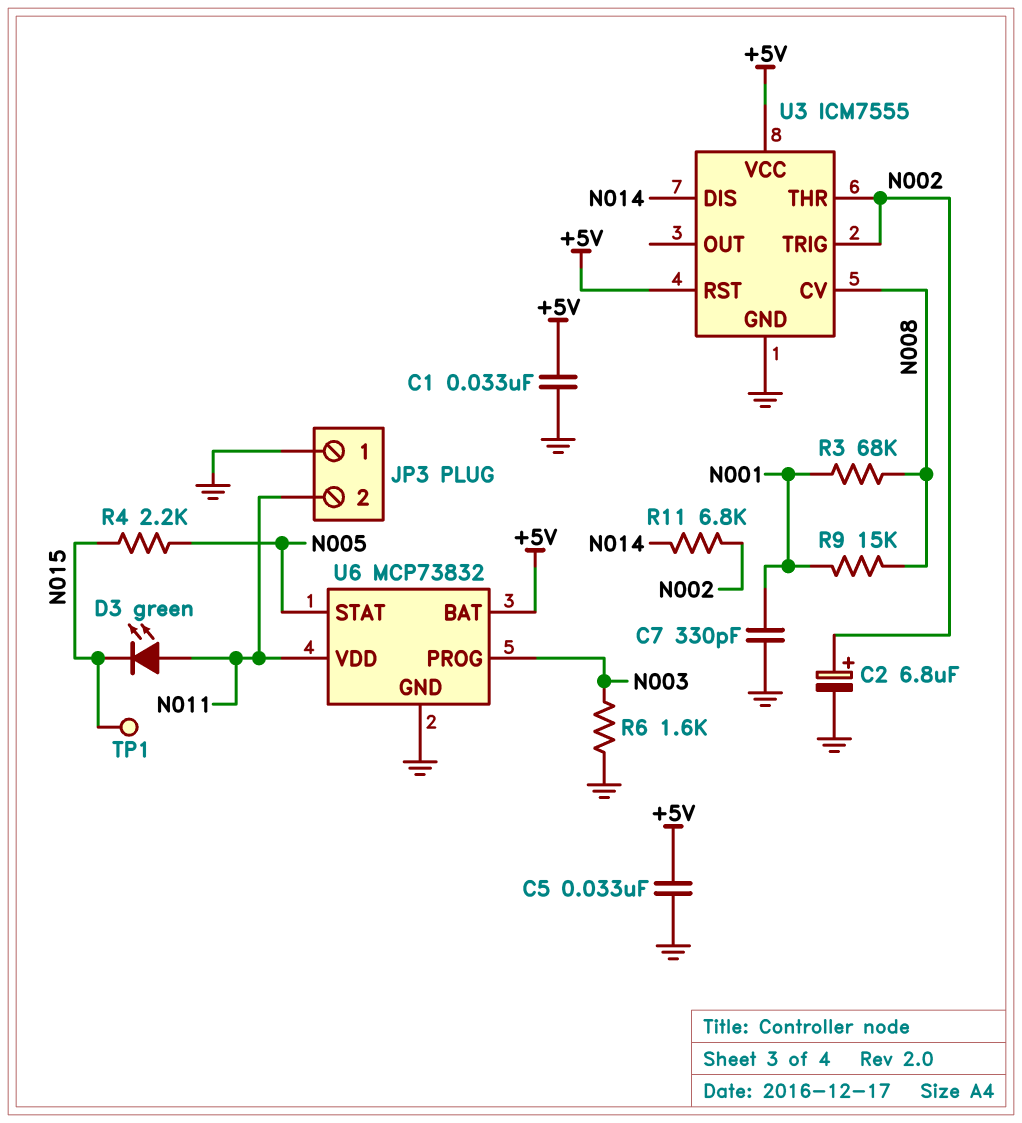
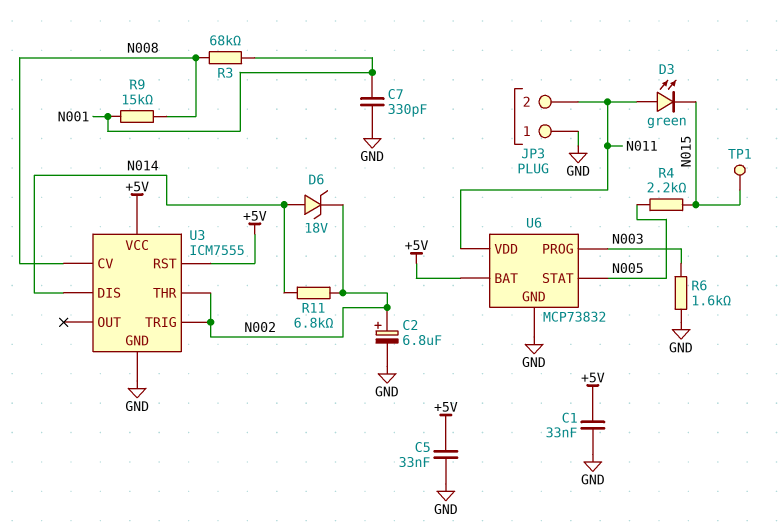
D6: none -> zener 18V (A N014, K N002)

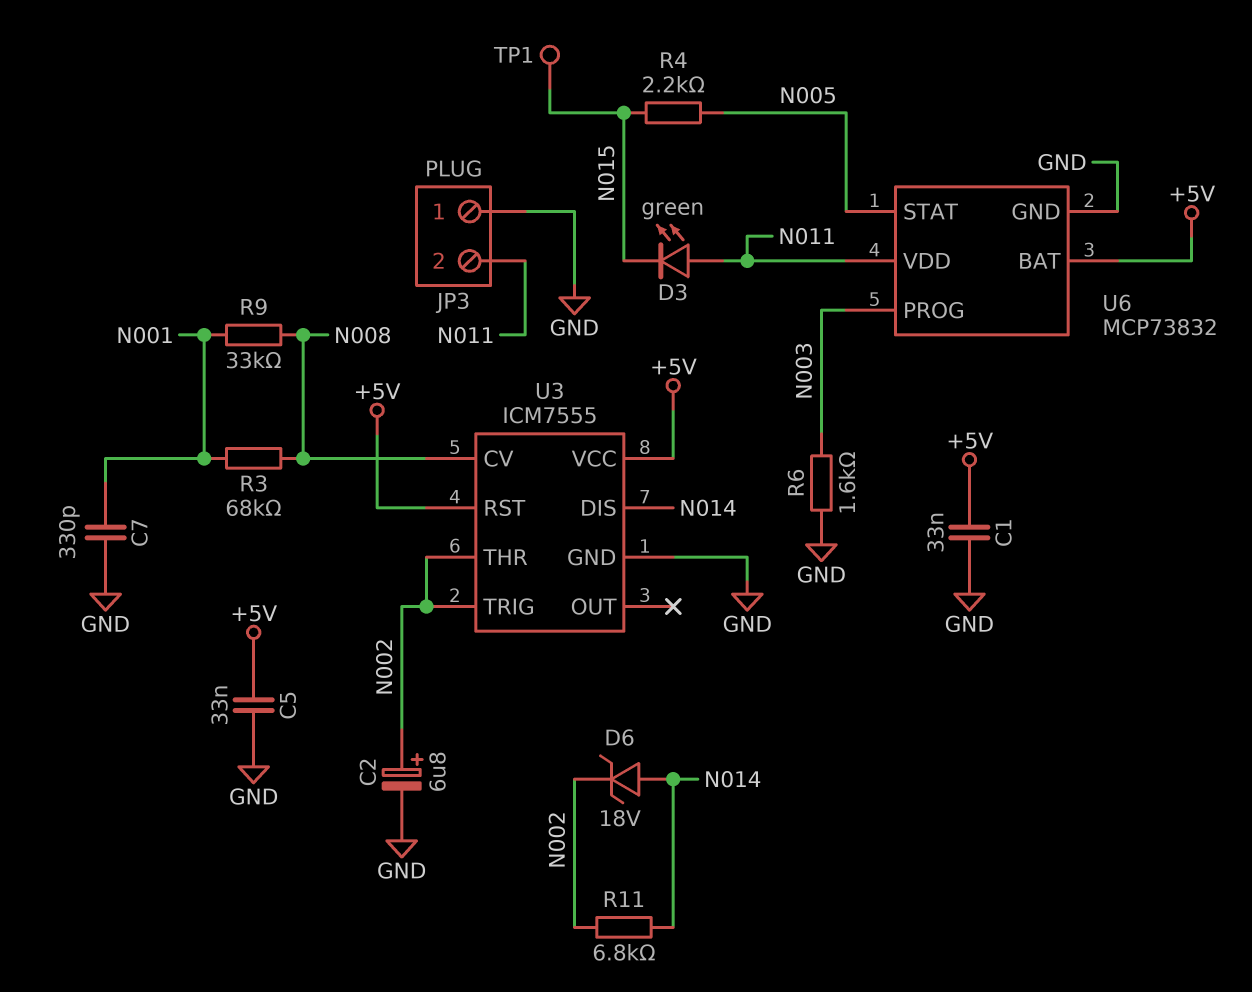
R9: 15k (N001, N008) -> 33k (N001, N008)

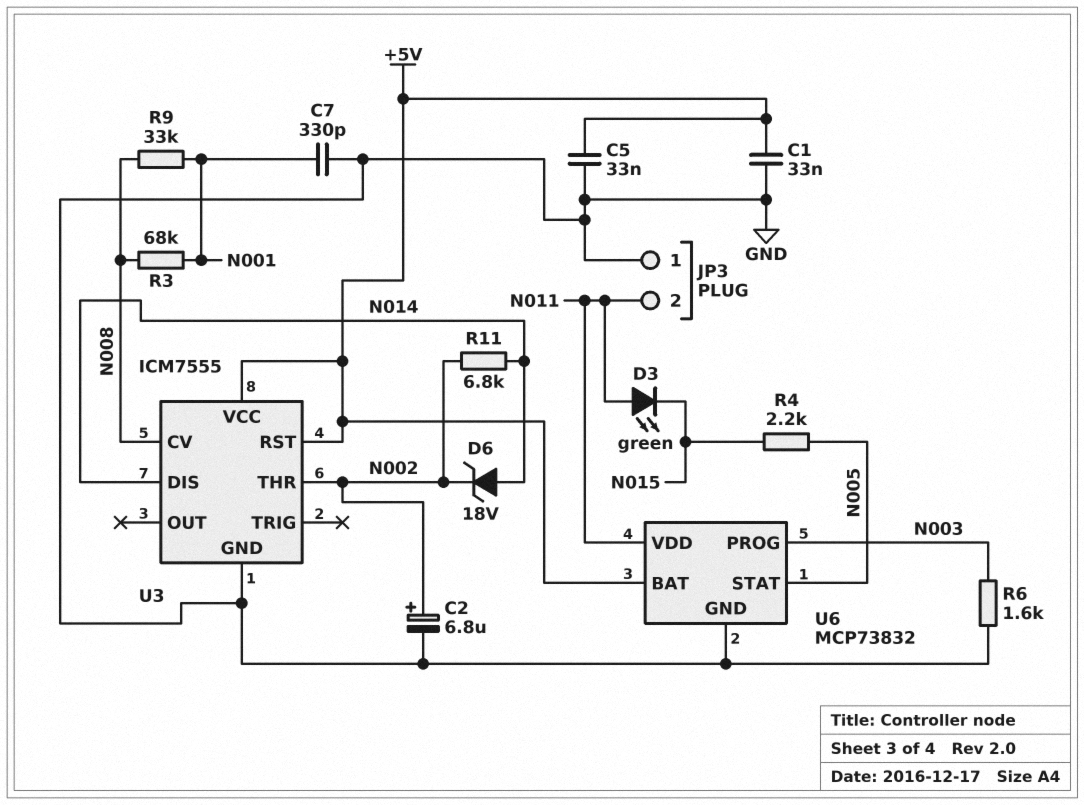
TP1: test point (N015) -> none
U3 pin TRIG: N002 -> none

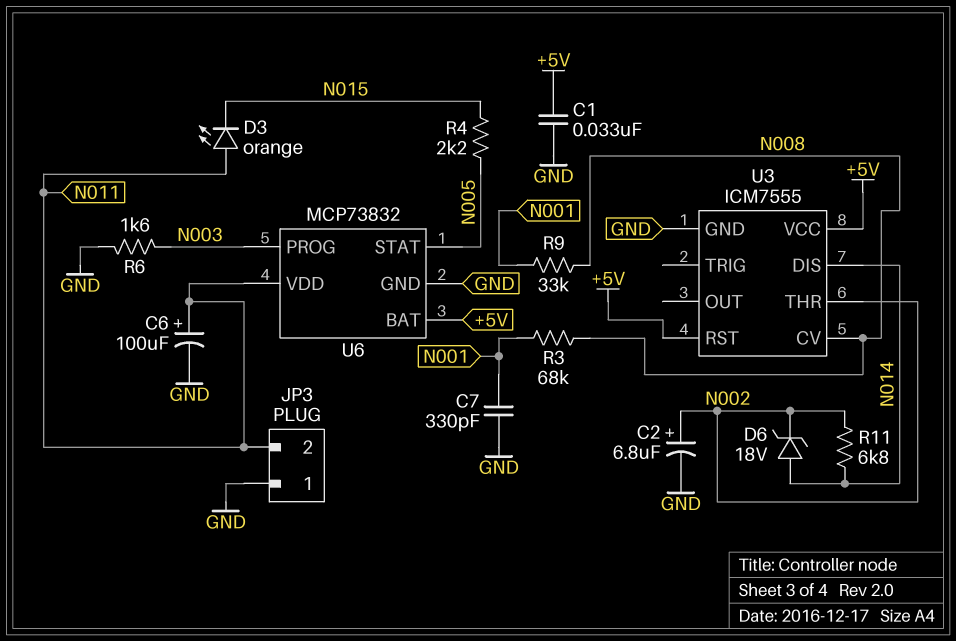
C5: 33nF (+5V, GND) -> none
C6: none -> 100uF (plus N011, minus GND)
D3: LED green (A N011, K N015) -> LED orange (A N011, K N015)

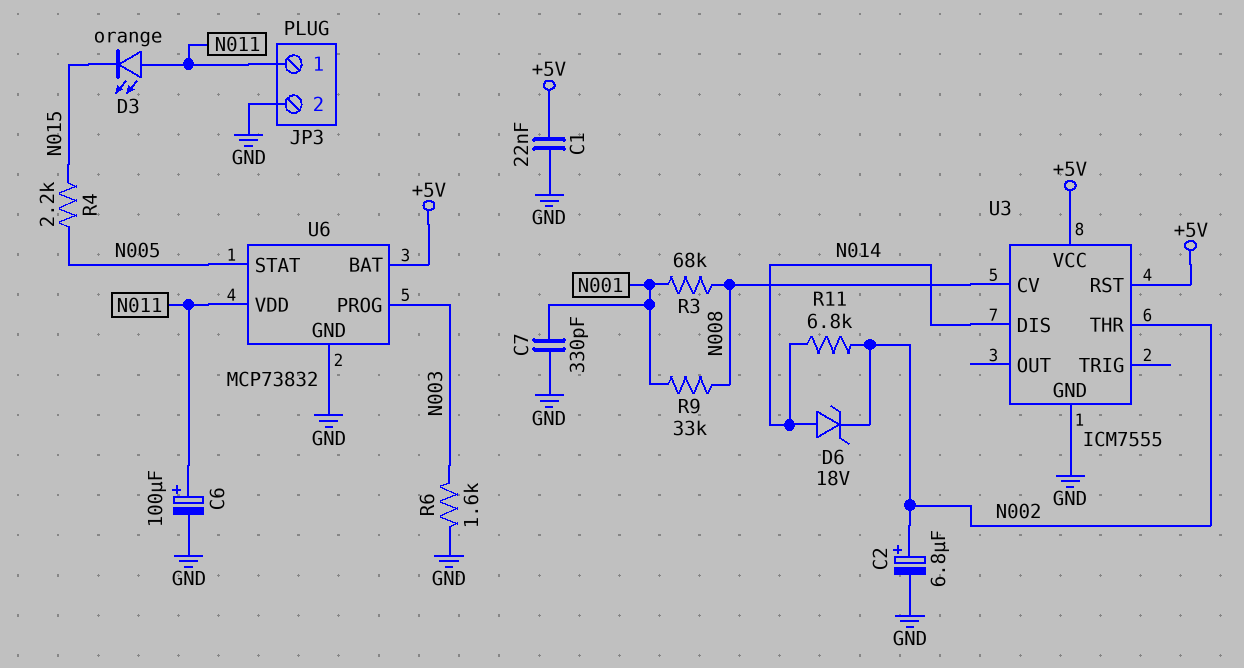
C1: 33nF (+5V, GND) -> 22nF (+5V, GND)
JP3 pin 1: GND -> N011
JP3 pin 2: N011 -> GND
_ _ _ _
→ **Task**: Quote verbatim the line containing "C1: 33nF (+5V, GND) -> 22nF (+5V, GND)" and every line after it through the end of the records above.

→ **Output of the task**:
C1: 33nF (+5V, GND) -> 22nF (+5V, GND)
JP3 pin 1: GND -> N011
JP3 pin 2: N011 -> GND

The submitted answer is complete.